**What needs to be done:**
Return, without alteration, everything in the listing below from the line containing "This page has width=924, height=1308." down to the line containing "center [548, 494].", including both of those lines.

**Data for this exercise:**
───
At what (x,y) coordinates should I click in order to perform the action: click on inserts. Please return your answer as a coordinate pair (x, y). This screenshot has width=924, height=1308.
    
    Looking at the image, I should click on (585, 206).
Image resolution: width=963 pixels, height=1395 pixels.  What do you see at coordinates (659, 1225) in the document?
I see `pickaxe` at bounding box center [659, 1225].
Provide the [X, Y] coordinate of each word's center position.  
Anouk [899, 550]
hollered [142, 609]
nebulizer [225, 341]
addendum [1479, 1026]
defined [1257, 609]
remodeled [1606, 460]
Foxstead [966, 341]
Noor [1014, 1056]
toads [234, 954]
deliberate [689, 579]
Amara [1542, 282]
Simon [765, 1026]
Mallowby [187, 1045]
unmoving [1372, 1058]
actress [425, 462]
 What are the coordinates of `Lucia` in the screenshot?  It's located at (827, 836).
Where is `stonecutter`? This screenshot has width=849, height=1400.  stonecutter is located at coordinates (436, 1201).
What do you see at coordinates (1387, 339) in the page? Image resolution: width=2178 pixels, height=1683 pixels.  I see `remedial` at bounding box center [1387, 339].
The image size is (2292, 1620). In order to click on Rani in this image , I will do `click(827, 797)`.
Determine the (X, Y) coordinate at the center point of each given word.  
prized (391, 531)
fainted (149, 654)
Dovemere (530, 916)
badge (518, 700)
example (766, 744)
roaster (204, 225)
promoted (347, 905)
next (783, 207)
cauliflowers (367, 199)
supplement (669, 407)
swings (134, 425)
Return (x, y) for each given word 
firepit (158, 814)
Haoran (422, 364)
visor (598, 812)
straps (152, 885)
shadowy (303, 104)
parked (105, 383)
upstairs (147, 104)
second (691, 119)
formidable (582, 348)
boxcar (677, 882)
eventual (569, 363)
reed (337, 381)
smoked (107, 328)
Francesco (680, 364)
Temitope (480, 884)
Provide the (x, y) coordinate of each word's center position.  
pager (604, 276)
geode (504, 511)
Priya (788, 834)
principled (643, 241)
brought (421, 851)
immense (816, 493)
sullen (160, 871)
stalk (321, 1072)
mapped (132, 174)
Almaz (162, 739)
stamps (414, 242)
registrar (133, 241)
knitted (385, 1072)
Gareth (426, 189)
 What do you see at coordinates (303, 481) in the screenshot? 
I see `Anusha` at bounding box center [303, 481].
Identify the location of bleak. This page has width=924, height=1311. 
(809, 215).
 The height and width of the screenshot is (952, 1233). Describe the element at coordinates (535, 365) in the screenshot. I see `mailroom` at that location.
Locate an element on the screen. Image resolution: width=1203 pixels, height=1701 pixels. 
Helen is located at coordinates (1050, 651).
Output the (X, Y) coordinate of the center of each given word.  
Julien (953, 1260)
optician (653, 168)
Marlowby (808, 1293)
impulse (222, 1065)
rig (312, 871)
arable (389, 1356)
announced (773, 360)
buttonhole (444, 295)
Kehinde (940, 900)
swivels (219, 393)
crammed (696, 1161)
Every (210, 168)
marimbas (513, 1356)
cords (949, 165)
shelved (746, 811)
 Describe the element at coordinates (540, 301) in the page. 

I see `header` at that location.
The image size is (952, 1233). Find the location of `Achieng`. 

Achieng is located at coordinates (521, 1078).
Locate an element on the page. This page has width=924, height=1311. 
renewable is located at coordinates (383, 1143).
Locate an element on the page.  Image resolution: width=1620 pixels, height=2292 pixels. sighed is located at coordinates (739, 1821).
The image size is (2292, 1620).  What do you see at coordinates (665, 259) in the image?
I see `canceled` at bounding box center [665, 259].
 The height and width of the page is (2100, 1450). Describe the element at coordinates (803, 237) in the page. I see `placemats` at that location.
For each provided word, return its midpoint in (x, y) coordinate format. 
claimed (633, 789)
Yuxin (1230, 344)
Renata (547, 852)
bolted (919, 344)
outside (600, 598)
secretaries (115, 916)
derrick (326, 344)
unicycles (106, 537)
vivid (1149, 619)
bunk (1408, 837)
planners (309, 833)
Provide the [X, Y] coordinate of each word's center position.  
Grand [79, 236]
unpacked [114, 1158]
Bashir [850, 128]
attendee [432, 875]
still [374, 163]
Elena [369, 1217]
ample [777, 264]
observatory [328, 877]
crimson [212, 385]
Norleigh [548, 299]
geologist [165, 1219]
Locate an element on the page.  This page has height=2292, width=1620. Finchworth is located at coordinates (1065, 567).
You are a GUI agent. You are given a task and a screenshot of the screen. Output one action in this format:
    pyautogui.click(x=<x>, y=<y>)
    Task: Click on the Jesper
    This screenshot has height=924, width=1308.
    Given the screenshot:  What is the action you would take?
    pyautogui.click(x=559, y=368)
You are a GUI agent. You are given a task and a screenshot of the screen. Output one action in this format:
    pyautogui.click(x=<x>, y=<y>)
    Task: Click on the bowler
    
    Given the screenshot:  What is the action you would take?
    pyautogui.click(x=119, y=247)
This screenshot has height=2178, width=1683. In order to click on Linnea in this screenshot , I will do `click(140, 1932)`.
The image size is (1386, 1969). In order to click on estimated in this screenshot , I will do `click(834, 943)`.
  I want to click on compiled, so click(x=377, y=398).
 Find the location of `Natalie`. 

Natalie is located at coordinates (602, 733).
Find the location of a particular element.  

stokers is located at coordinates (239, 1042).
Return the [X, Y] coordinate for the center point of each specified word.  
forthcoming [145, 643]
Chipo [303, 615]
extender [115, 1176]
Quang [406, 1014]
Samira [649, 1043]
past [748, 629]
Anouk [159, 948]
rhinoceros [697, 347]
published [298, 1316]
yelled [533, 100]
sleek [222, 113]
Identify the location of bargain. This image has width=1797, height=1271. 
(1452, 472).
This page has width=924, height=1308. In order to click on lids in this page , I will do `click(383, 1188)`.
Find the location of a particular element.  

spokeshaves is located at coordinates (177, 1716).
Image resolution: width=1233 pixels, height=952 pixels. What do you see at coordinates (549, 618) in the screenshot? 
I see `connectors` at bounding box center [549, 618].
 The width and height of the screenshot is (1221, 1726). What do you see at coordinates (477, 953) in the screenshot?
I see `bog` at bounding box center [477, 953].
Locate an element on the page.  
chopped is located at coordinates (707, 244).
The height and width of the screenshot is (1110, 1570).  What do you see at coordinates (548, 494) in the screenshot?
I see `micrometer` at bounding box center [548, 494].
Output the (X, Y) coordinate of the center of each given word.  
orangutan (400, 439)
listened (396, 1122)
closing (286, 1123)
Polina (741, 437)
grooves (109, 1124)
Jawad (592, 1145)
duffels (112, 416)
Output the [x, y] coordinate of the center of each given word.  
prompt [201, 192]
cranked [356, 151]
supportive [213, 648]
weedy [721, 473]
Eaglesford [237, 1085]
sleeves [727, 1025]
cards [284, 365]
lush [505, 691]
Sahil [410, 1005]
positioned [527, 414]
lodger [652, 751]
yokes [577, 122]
───
**Output for this exercise:**
This page has width=924, height=1308. In order to click on lids in this page , I will do `click(383, 1188)`.
Find the location of a particular element.  

spokeshaves is located at coordinates (177, 1716).
Image resolution: width=1233 pixels, height=952 pixels. What do you see at coordinates (549, 618) in the screenshot? 
I see `connectors` at bounding box center [549, 618].
 The width and height of the screenshot is (1221, 1726). What do you see at coordinates (477, 953) in the screenshot?
I see `bog` at bounding box center [477, 953].
Locate an element on the page.  
chopped is located at coordinates (707, 244).
The height and width of the screenshot is (1110, 1570).  What do you see at coordinates (548, 494) in the screenshot?
I see `micrometer` at bounding box center [548, 494].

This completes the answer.